(PROBLEM DETAILS) In the copy, keep every record exact and leave out all images.

○ ○ ○ ○ ○ ○ ○

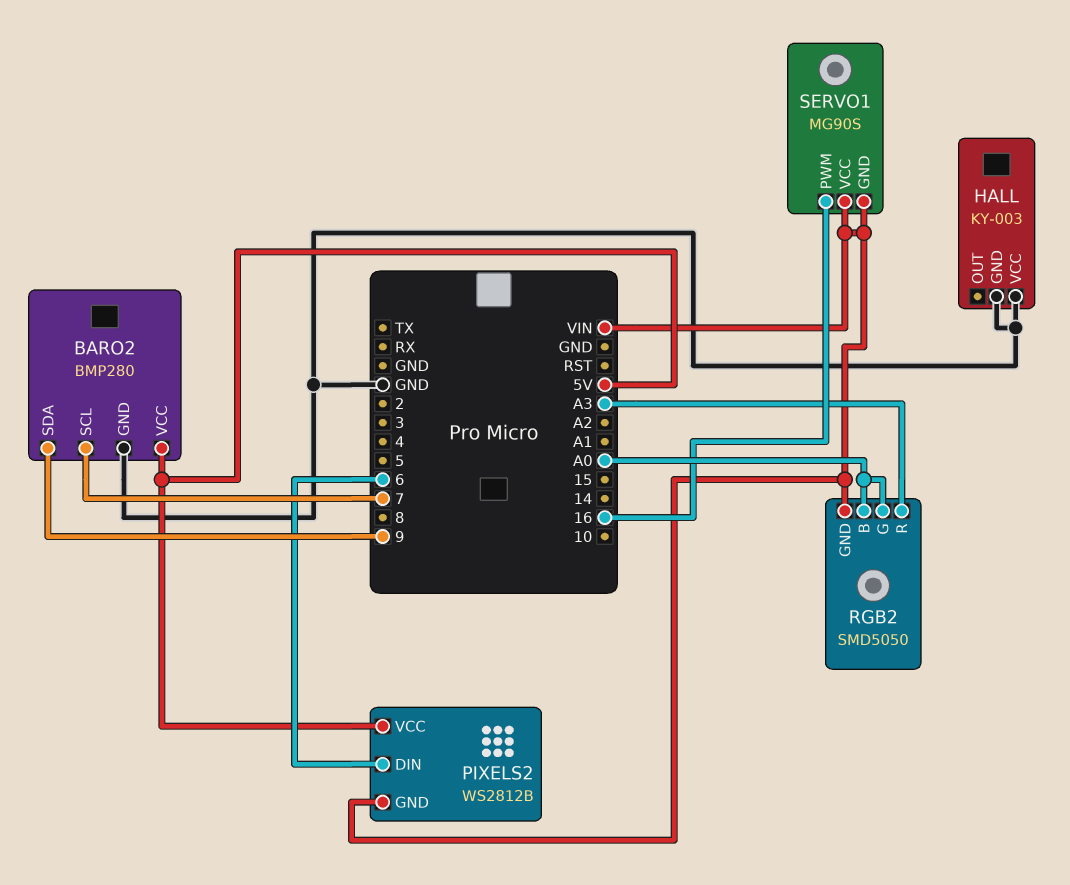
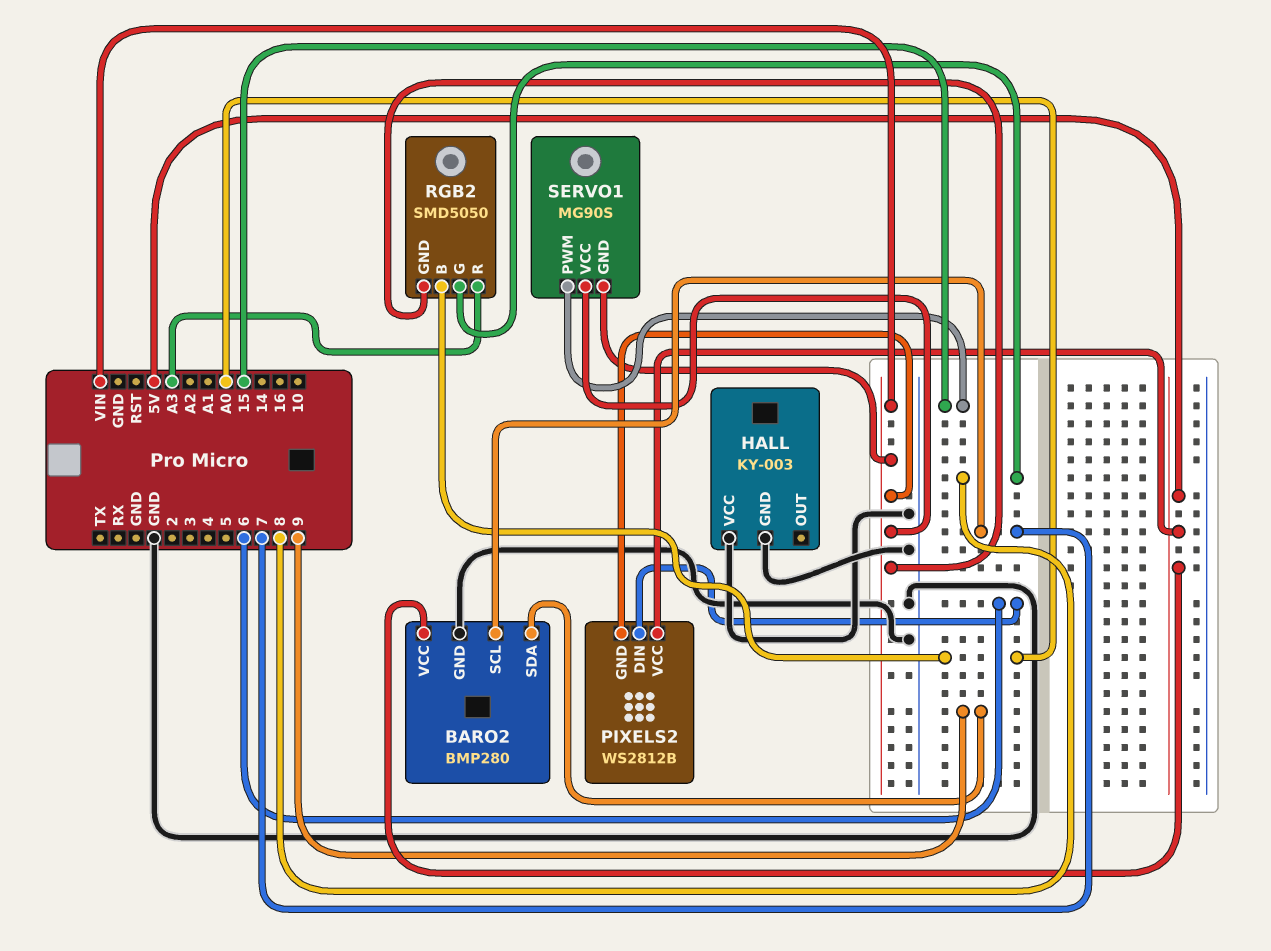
RGB2 pin G: A0 -> 8
SERVO1 pin PWM: 16 -> 15

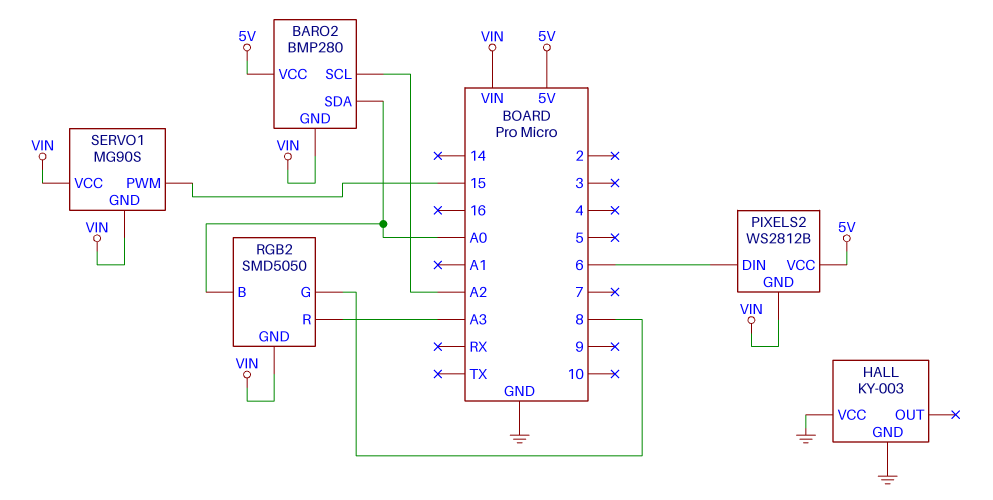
BARO2 pin GND: GND -> VIN
BARO2 pin SCL: 7 -> A2
BARO2 pin SDA: 9 -> A0

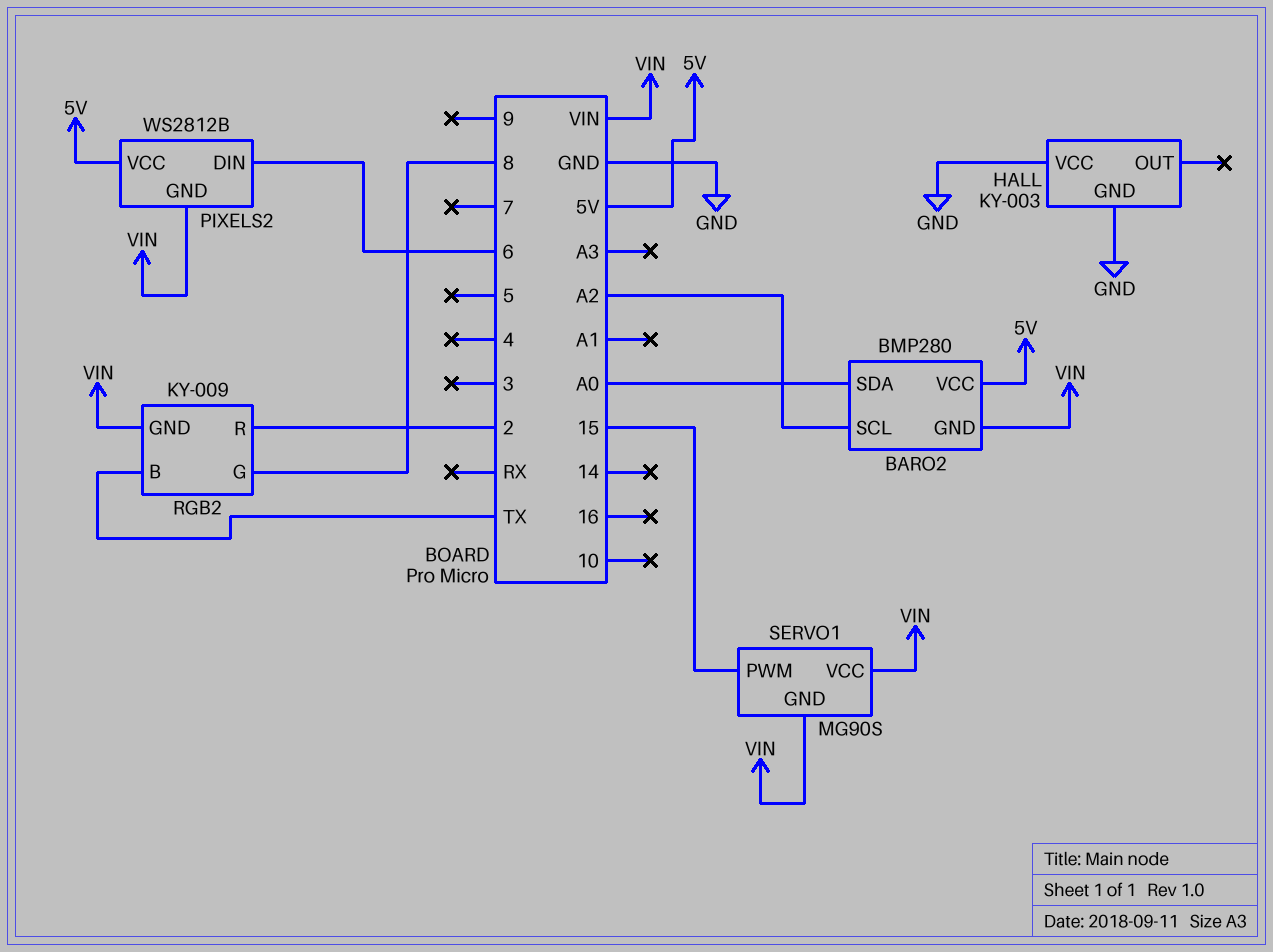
RGB2: SMD5050 -> KY-009
RGB2 pin B: A0 -> TX
RGB2 pin R: A3 -> 2

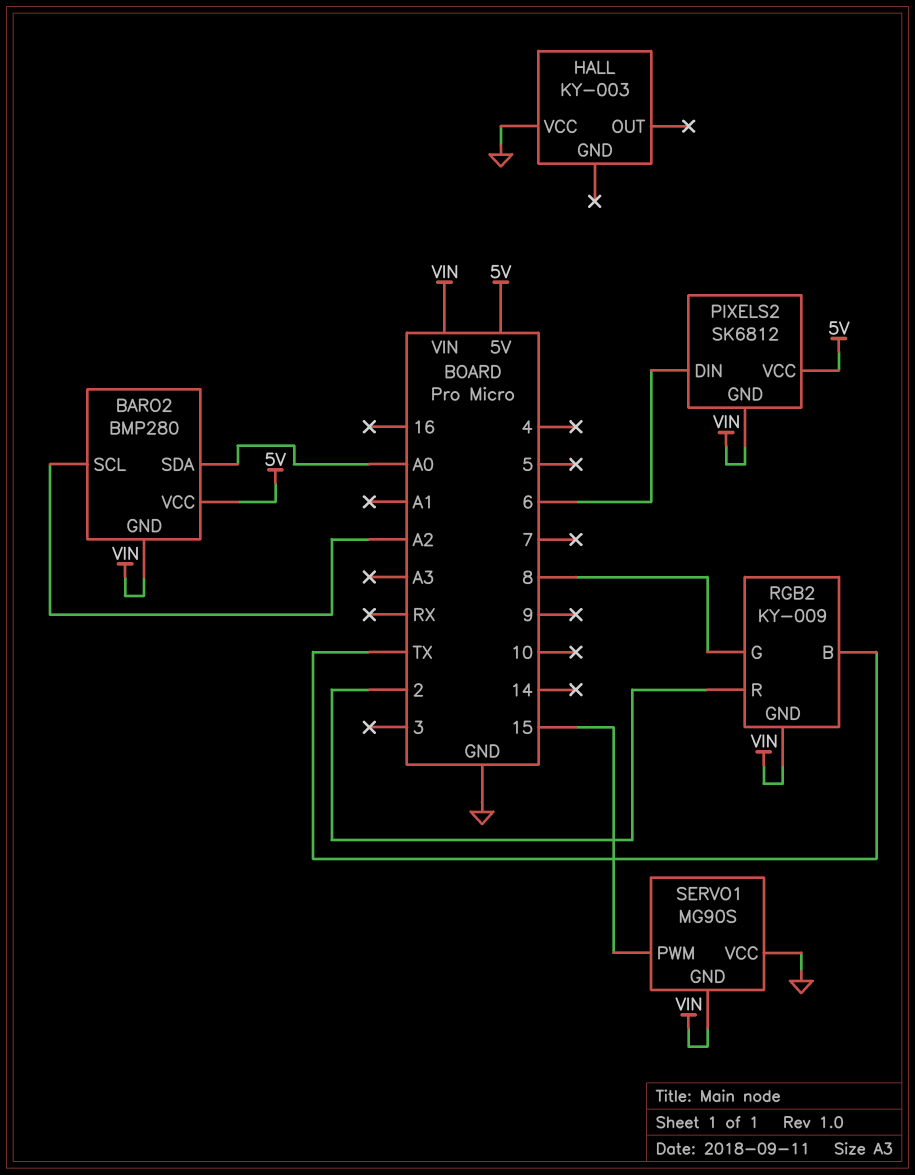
HALL pin GND: GND -> none
PIXELS2: WS2812B -> SK6812
SERVO1 pin VCC: VIN -> GND

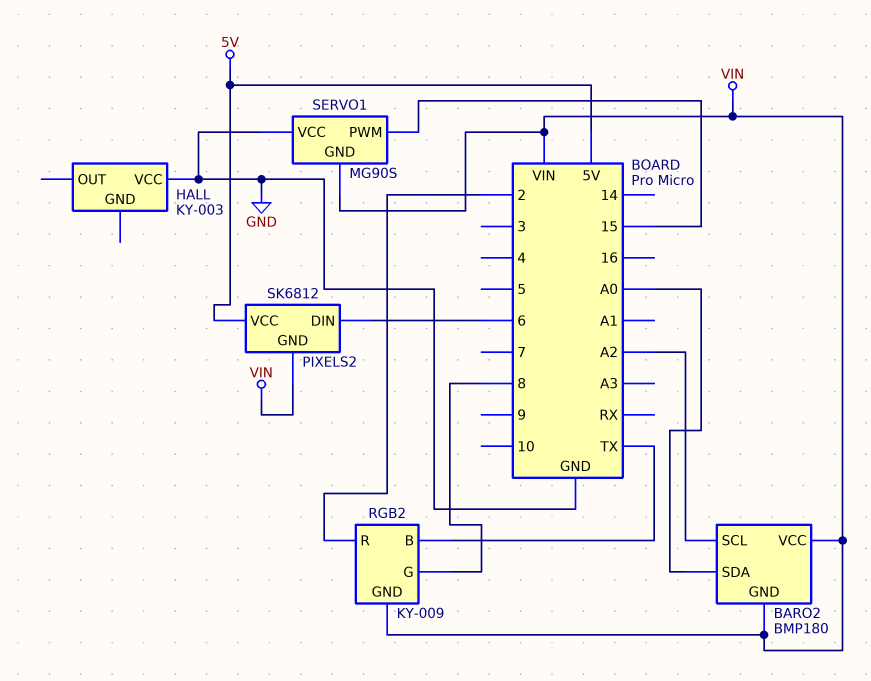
BARO2: BMP280 -> BMP180
BARO2 pin VCC: 5V -> VIN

○ ○ ○ ○ ○ ○ ○

(RESPONSE FOR THIS EXERCISE)
RGB2 pin G: A0 -> 8
SERVO1 pin PWM: 16 -> 15

BARO2 pin GND: GND -> VIN
BARO2 pin SCL: 7 -> A2
BARO2 pin SDA: 9 -> A0

RGB2: SMD5050 -> KY-009
RGB2 pin B: A0 -> TX
RGB2 pin R: A3 -> 2

HALL pin GND: GND -> none
PIXELS2: WS2812B -> SK6812
SERVO1 pin VCC: VIN -> GND

BARO2: BMP280 -> BMP180
BARO2 pin VCC: 5V -> VIN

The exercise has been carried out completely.